Work to be completed - Single out the lines of the material that contain "building" and copy them.

Collected data -

###

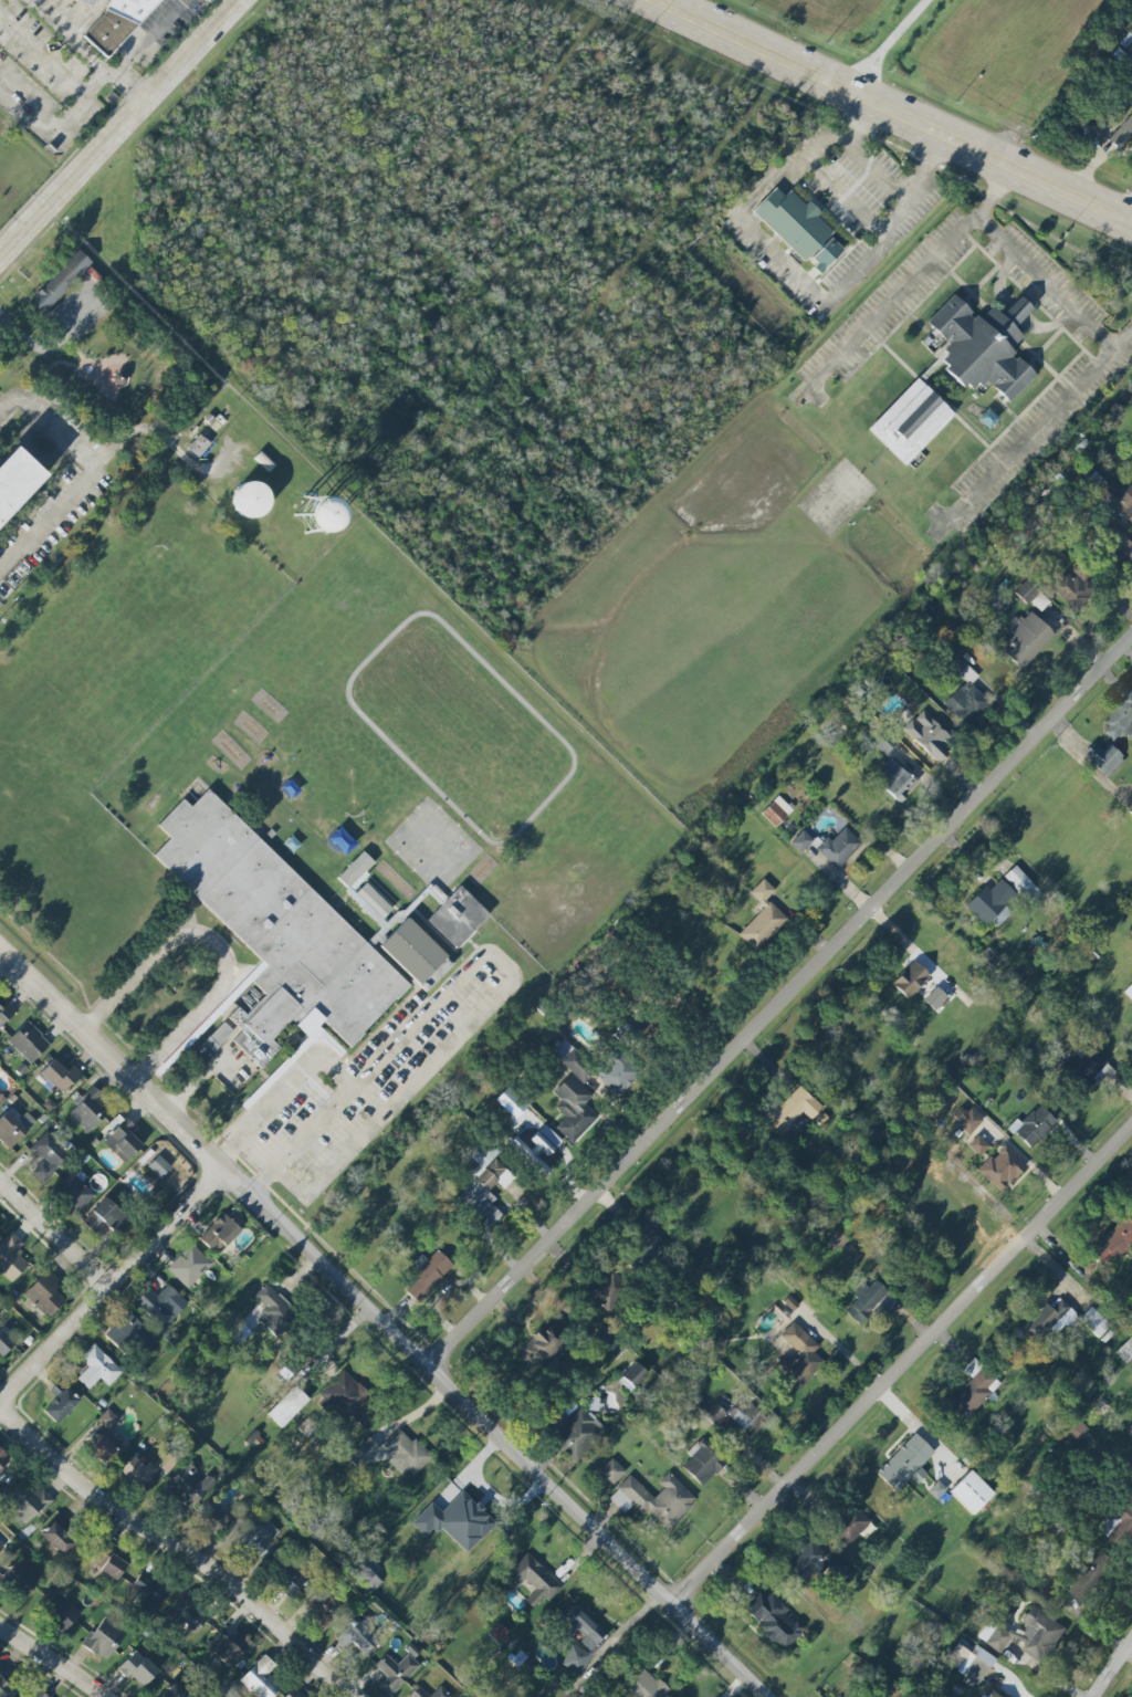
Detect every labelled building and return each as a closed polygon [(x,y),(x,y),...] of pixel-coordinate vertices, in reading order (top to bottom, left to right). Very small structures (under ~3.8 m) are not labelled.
[(160,0),(109,0),(105,11),(82,37),(108,59),(160,0)] [(752,212),(803,261),(832,231),(816,216),(817,214),(791,189),(783,196),(775,188),(752,212)] [(808,261),(821,273),(842,249),(829,237),(808,261)] [(92,263),(78,250),(28,301),(42,315),(92,263)] [(1010,403),(1036,374),(1011,351),(1023,337),(1013,328),(1032,308),(1019,296),(1001,315),(990,305),(979,318),(953,294),(926,323),(946,342),(934,355),(946,366),(943,370),(970,394),(984,379),(1010,403)] [(919,379),(868,431),(905,467),(955,416),(919,379)] [(186,448),(197,458),(211,444),(201,434),(186,448)] [(64,479),(0,547),(0,488),(35,452),(64,479)] [(234,485),(236,518),(269,515),(266,482),(234,485)] [(1130,484),(1115,499),(1123,507),(1119,511),(1131,525),(1131,485),(1130,484)] [(1113,529),(1097,547),(1118,566),(1131,550),(1131,545),(1113,529)] [(1074,611),(1094,593),(1077,574),(1072,579),(1065,572),(1051,586),(1074,611)] [(1049,602),(1027,579),(1014,592),(1027,605),(1031,602),(1039,611),(1049,602)] [(1015,615),(1003,628),(1009,633),(996,647),(1021,671),(1054,635),(1030,612),(1021,621),(1015,615)] [(944,704),(968,725),(989,702),(970,685),(978,676),(968,667),(960,676),(965,681),(944,704)] [(1098,727),(1112,742),(1123,732),(1130,740),(1131,739),(1131,696),(1098,727)] [(936,762),(955,742),(922,711),(902,731),(936,762)] [(1109,744),(1102,751),(1093,742),(1082,754),(1107,778),(1125,759),(1109,744)] [(887,777),(880,787),(901,803),(917,781),(887,759),(878,771),(887,777)] [(410,984),(207,790),(191,807),(183,799),(157,826),(170,838),(152,856),(262,961),(245,979),(255,988),(228,1017),(243,1030),(232,1041),(260,1069),(280,1048),(271,1040),(290,1021),(311,1041),(317,1035),(340,1056),(344,1052),(318,1026),(323,1021),(350,1047),(410,984)] [(760,814),(775,828),(792,809),(778,796),(760,814)] [(837,870),(862,843),(844,827),(831,841),(826,837),(815,849),(837,870)] [(813,841),(803,830),(790,842),(800,853),(813,841)] [(392,908),(362,881),(377,866),(362,851),(334,881),(378,922),(392,908)] [(1029,905),(1041,894),(1015,865),(1003,877),(1029,905)] [(764,907),(738,935),(756,952),(787,919),(766,899),(775,890),(763,879),(749,893),(764,907)] [(964,907),(985,926),(991,920),(998,926),(1011,912),(1005,907),(1015,896),(999,881),(989,890),(984,886),(964,907)] [(489,914),(459,886),(426,920),(456,949),(489,914)] [(378,947),(419,985),(447,956),(406,917),(378,947)] [(891,984),(908,1000),(930,977),(913,961),(891,984)] [(1122,992),(1131,1002),(1131,983),(1122,992)] [(934,1011),(947,997),(936,987),(923,1000),(934,1011)] [(16,1011),(7,1002),(1,1008),(0,1007),(0,1028),(16,1011)] [(7,1040),(30,1064),(50,1045),(27,1021),(7,1040)] [(232,1031),(223,1022),(203,1043),(213,1052),(232,1031)] [(599,1117),(585,1104),(593,1095),(582,1085),(595,1072),(563,1041),(552,1053),(572,1072),(553,1092),(562,1100),(555,1107),(566,1117),(556,1128),(574,1144),(599,1117)] [(1115,1070),(1091,1048),(1080,1060),(1072,1052),(1057,1069),(1084,1094),(1101,1075),(1106,1080),(1115,1070)] [(613,1097),(641,1080),(621,1049),(594,1066),(613,1097)] [(72,1065),(66,1071),(53,1059),(37,1076),(59,1097),(81,1074),(72,1065)] [(822,1107),(799,1085),(776,1110),(772,1106),(761,1117),(781,1135),(802,1112),(811,1120),(822,1107)] [(88,1133),(114,1106),(94,1087),(68,1114),(88,1133)] [(981,1122),(964,1104),(951,1117),(968,1135),(981,1122)] [(1030,1150),(1057,1124),(1039,1104),(1019,1123),(1017,1120),(1009,1127),(1030,1150)] [(26,1112),(17,1121),(6,1110),(0,1116),(0,1140),(9,1149),(36,1122),(26,1112)] [(129,1132),(134,1128),(120,1113),(106,1127),(112,1132),(103,1141),(124,1163),(142,1145),(129,1132)] [(526,1143),(517,1134),(507,1144),(542,1179),(552,1168),(544,1159),(562,1141),(545,1124),(526,1143)] [(43,1184),(70,1155),(46,1131),(29,1149),(42,1161),(31,1172),(43,1184)] [(968,1146),(980,1156),(989,1146),(977,1136),(968,1146)] [(457,1199),(481,1219),(483,1217),(493,1225),(502,1214),(491,1205),(496,1198),(488,1192),(497,1182),(504,1189),(515,1176),(493,1158),(498,1152),(486,1142),(473,1157),(479,1163),(469,1175),(474,1179),(457,1199)] [(1000,1193),(1025,1165),(1003,1144),(977,1172),(1000,1193)] [(171,1166),(157,1155),(147,1166),(160,1178),(171,1166)] [(78,1213),(95,1195),(82,1182),(84,1180),(72,1169),(52,1190),(78,1213)] [(94,1234),(105,1223),(115,1233),(129,1218),(105,1197),(82,1222),(94,1234)] [(240,1230),(222,1213),(198,1238),(216,1255),(240,1230)] [(1088,1253),(1105,1269),(1131,1241),(1131,1224),(1131,1225),(1123,1216),(1088,1253)] [(649,1262),(666,1245),(637,1217),(620,1234),(649,1262)] [(23,1244),(11,1232),(0,1244),(0,1272),(11,1283),(29,1264),(16,1252),(23,1244)] [(167,1269),(188,1289),(211,1263),(190,1243),(167,1269)] [(454,1266),(437,1250),(427,1260),(422,1255),(407,1270),(415,1277),(404,1288),(419,1302),(454,1266)] [(46,1319),(66,1300),(53,1287),(59,1282),(48,1270),(23,1294),(46,1319)] [(602,1312),(629,1296),(613,1270),(587,1285),(602,1312)] [(886,1311),(896,1301),(873,1277),(854,1296),(857,1299),(845,1311),(858,1325),(879,1305),(886,1311)] [(156,1296),(148,1288),(134,1302),(163,1330),(188,1304),(167,1284),(156,1296)] [(256,1319),(277,1337),(298,1312),(264,1284),(253,1297),(266,1307),(256,1319)] [(1053,1309),(1042,1301),(1020,1330),(1046,1349),(1066,1322),(1075,1328),(1082,1319),(1059,1301),(1053,1309)] [(1079,1318),(1097,1338),(1110,1326),(1091,1306),(1079,1318)] [(109,1332),(135,1359),(155,1339),(129,1312),(109,1332)] [(239,1345),(251,1333),(238,1320),(226,1332),(239,1345)] [(779,1335),(798,1353),(791,1360),(785,1354),(773,1366),(797,1389),(823,1362),(812,1351),(818,1346),(793,1321),(779,1335)] [(518,1352),(537,1371),(564,1345),(545,1325),(518,1352)] [(1,1357),(16,1341),(0,1326),(0,1356),(1,1357)] [(606,1355),(618,1344),(603,1328),(591,1338),(606,1355)] [(1128,1339),(1114,1352),(1124,1363),(1131,1355),(1131,1343),(1128,1339)] [(122,1373),(94,1344),(80,1357),(89,1367),(77,1378),(88,1389),(100,1378),(108,1386),(122,1373)] [(1000,1384),(973,1358),(962,1369),(971,1377),(947,1402),(966,1419),(1000,1384)] [(628,1392),(647,1375),(636,1362),(617,1379),(628,1392)] [(370,1397),(344,1369),(321,1391),(347,1419),(370,1397)] [(54,1398),(42,1411),(57,1424),(79,1400),(59,1381),(48,1392),(54,1398)] [(309,1400),(295,1386),(267,1414),(282,1428),(309,1400)] [(725,1416),(749,1438),(766,1420),(742,1397),(725,1416)] [(726,1414),(714,1402),(703,1413),(714,1425),(726,1414)] [(551,1437),(573,1461),(605,1432),(582,1408),(551,1437)] [(98,1419),(109,1430),(119,1420),(107,1409),(98,1419)] [(409,1480),(431,1459),(400,1427),(382,1444),(392,1454),(388,1458),(409,1480)] [(120,1452),(101,1433),(86,1448),(106,1467),(120,1452)] [(934,1452),(916,1433),(875,1472),(895,1492),(910,1478),(916,1484),(927,1474),(919,1467),(934,1452)] [(686,1454),(690,1457),(681,1467),(703,1487),(727,1460),(702,1437),(686,1454)] [(348,1458),(359,1469),(380,1449),(369,1438),(348,1458)] [(9,1459),(0,1450),(0,1468),(9,1459)] [(165,1473),(178,1461),(169,1451),(156,1463),(165,1473)] [(134,1454),(118,1469),(136,1488),(152,1472),(134,1454)] [(625,1471),(612,1458),(599,1472),(613,1484),(625,1471)] [(200,1483),(183,1467),(167,1484),(191,1508),(215,1484),(207,1476),(200,1483)] [(948,1492),(972,1515),(993,1494),(969,1470),(948,1492)] [(667,1530),(697,1500),(668,1472),(658,1482),(664,1488),(654,1498),(630,1475),(608,1498),(623,1513),(632,1504),(644,1515),(648,1511),(667,1530)] [(51,1500),(32,1480),(5,1506),(24,1526),(51,1500)] [(431,1502),(411,1523),(426,1539),(439,1526),(466,1553),(496,1524),(462,1490),(441,1512),(431,1502)] [(215,1536),(229,1521),(211,1503),(196,1518),(215,1536)] [(830,1530),(849,1546),(870,1521),(852,1505),(830,1530)] [(77,1544),(66,1532),(72,1527),(60,1514),(39,1533),(62,1557),(77,1544)] [(275,1549),(269,1543),(279,1532),(262,1515),(232,1546),(243,1557),(251,1549),(263,1561),(275,1549)] [(112,1555),(117,1546),(105,1539),(90,1564),(117,1580),(127,1564),(112,1555)] [(786,1565),(806,1584),(820,1568),(840,1587),(853,1573),(834,1555),(831,1559),(810,1539),(786,1565)] [(514,1591),(525,1580),(535,1590),(525,1600),(537,1612),(562,1587),(527,1553),(502,1578),(514,1591)] [(1068,1591),(1085,1605),(1117,1567),(1099,1553),(1068,1591)] [(306,1579),(283,1559),(269,1577),(291,1596),(306,1579)] [(24,1598),(37,1583),(13,1562),(0,1577),(24,1598)] [(362,1589),(375,1577),(364,1566),(352,1578),(362,1589)] [(153,1613),(168,1590),(140,1573),(132,1586),(146,1595),(140,1605),(153,1613)] [(80,1614),(57,1591),(39,1609),(63,1632),(80,1614)] [(741,1611),(783,1651),(803,1631),(785,1613),(788,1609),(771,1593),(765,1599),(758,1592),(741,1611)] [(195,1633),(206,1622),(189,1604),(194,1599),(189,1593),(163,1619),(175,1631),(185,1622),(195,1633)] [(571,1644),(561,1665),(569,1668),(580,1678),(591,1655),(599,1647),(607,1631),(577,1603),(564,1616),(584,1635),(581,1642),(571,1644)] [(1067,1628),(1031,1605),(1021,1622),(1027,1626),(1020,1637),(989,1618),(977,1638),(1000,1653),(1011,1636),(1024,1645),(1021,1650),(1044,1665),(1067,1628)] [(106,1661),(128,1631),(104,1614),(82,1644),(106,1661)] [(364,1654),(378,1640),(357,1618),(335,1639),(343,1648),(351,1641),(364,1654)] [(498,1644),(509,1633),(499,1623),(488,1633),(498,1644)] [(228,1668),(252,1642),(240,1631),(230,1642),(219,1632),(205,1647),(228,1668)] [(974,1645),(970,1652),(957,1644),(945,1661),(965,1675),(961,1681),(974,1689),(994,1658),(974,1645)] [(158,1671),(135,1649),(117,1669),(126,1678),(130,1674),(143,1687),(158,1671)] [(385,1654),(374,1665),(386,1677),(378,1686),(389,1696),(419,1666),(407,1654),(396,1665),(385,1654)] [(640,1663),(621,1683),(632,1694),(629,1696),(664,1696),(669,1692),(640,1663)] [(20,1688),(0,1667),(0,1696),(11,1696),(20,1688)] [(440,1685),(429,1696),(418,1686),(407,1696),(452,1696),(440,1685)] [(293,1687),(284,1696),(304,1696),(293,1687)] [(990,1688),(984,1696),(1004,1696),(990,1688)]
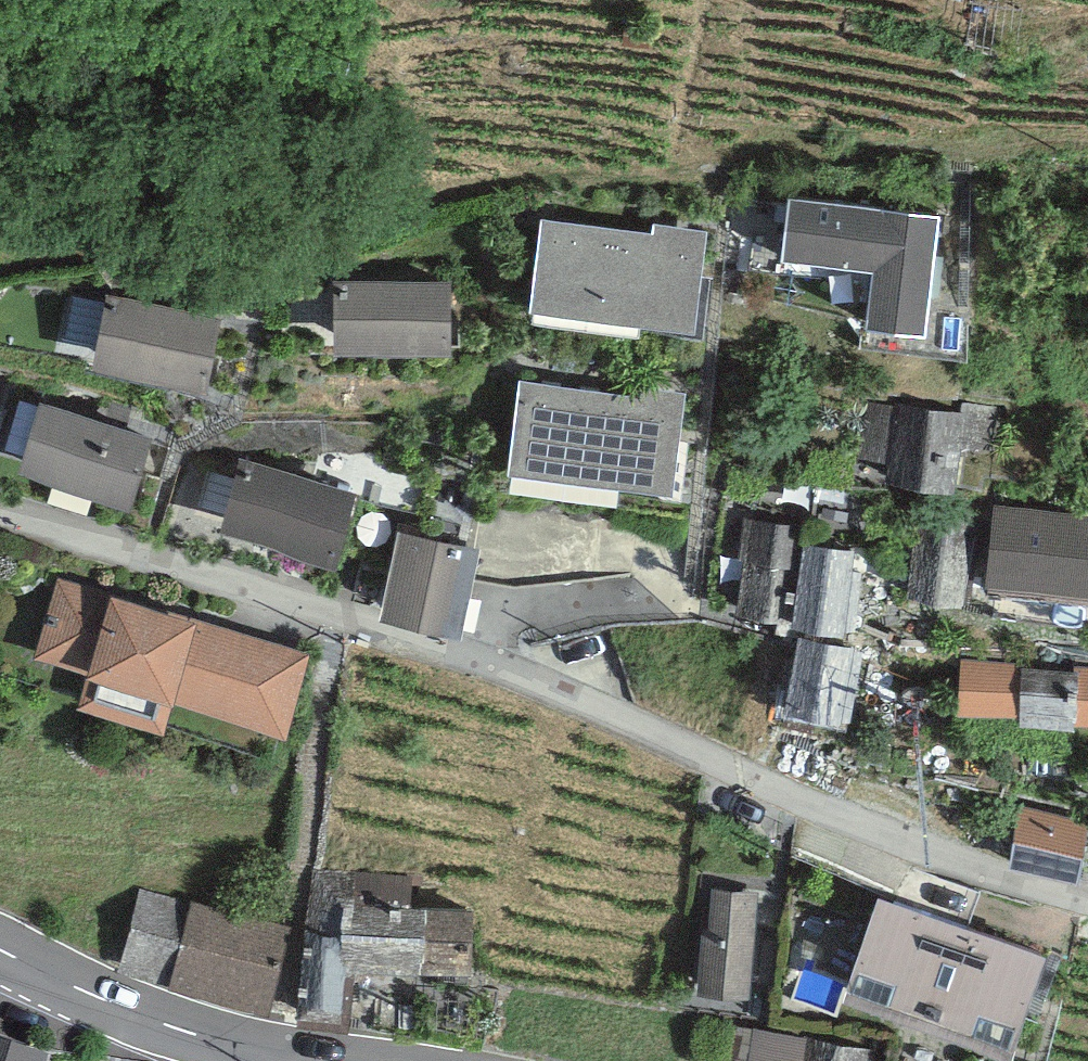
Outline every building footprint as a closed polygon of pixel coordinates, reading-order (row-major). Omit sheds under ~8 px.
[(949,222),(796,203),(789,265),(883,276),(876,327),(935,334),(949,222)] [(552,229),(542,310),(681,327),(691,247),(552,229)] [(353,273),(346,351),(445,361),(452,283),(353,273)] [(108,290),(92,363),(208,389),(220,317),(108,290)] [(531,392),(521,472),(660,490),(670,409),(531,392)] [(32,397),(5,470),(130,518),(158,444),(32,397)] [(1002,409),(963,403),(962,411),(895,403),(895,407),(863,406),(855,459),(888,460),(887,484),(957,488),(960,444),(996,445),(1002,409)] [(248,454),(226,543),(328,569),(351,480),(248,454)] [(918,500),(905,594),(964,602),(977,508),(918,500)] [(995,504),(986,584),(1087,595),(1087,514),(995,504)] [(789,626),(803,537),(804,525),(745,517),(739,559),(743,560),(735,617),(789,626)] [(803,537),(789,626),(844,635),(858,546),(803,537)] [(403,540),(384,611),(451,629),(470,558),(403,540)] [(309,651),(58,576),(33,657),(87,674),(78,705),(163,729),(172,700),(286,732),(309,651)] [(857,661),(809,648),(793,709),(841,722),(857,661)] [(1022,662),(961,658),(957,712),(1019,716),(1022,667),(1022,662)] [(1074,664),(1074,670),(1077,670),(1076,723),(1087,723),(1087,664),(1074,664)] [(1074,670),(1022,667),(1019,716),(1019,723),(1075,726),(1076,723),(1077,670),(1074,670)] [(1087,870),(1087,811),(1027,806),(1022,864),(1087,870)] [(421,874),(313,869),(304,925),(298,1023),(349,1028),(354,970),(423,971),(426,906),(421,905),(421,874)] [(167,984),(190,898),(140,886),(117,969),(167,984)] [(758,889),(711,887),(710,926),(701,926),(698,994),(754,996),(758,889)] [(877,893),(841,995),(1010,1054),(1046,952),(877,893)] [(268,1012),(292,925),(190,898),(167,984),(268,1012)] [(473,908),(426,906),(423,971),(470,973),(473,908)] [(753,1029),(748,1060),(871,1060),(873,1048),(753,1029)] [(0,1048),(0,1060),(41,1060),(0,1048)]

###

Answer space -
Detect every labelled building and return each as a closed polygon [(x,y),(x,y),...] of pixel-coordinate vertices, in reading order (top to bottom, left to right). Very small structures (under ~3.8 m) are not labelled.
Outline every building footprint as a closed polygon of pixel coordinates, reading-order (row-major). Omit sheds under ~8 px.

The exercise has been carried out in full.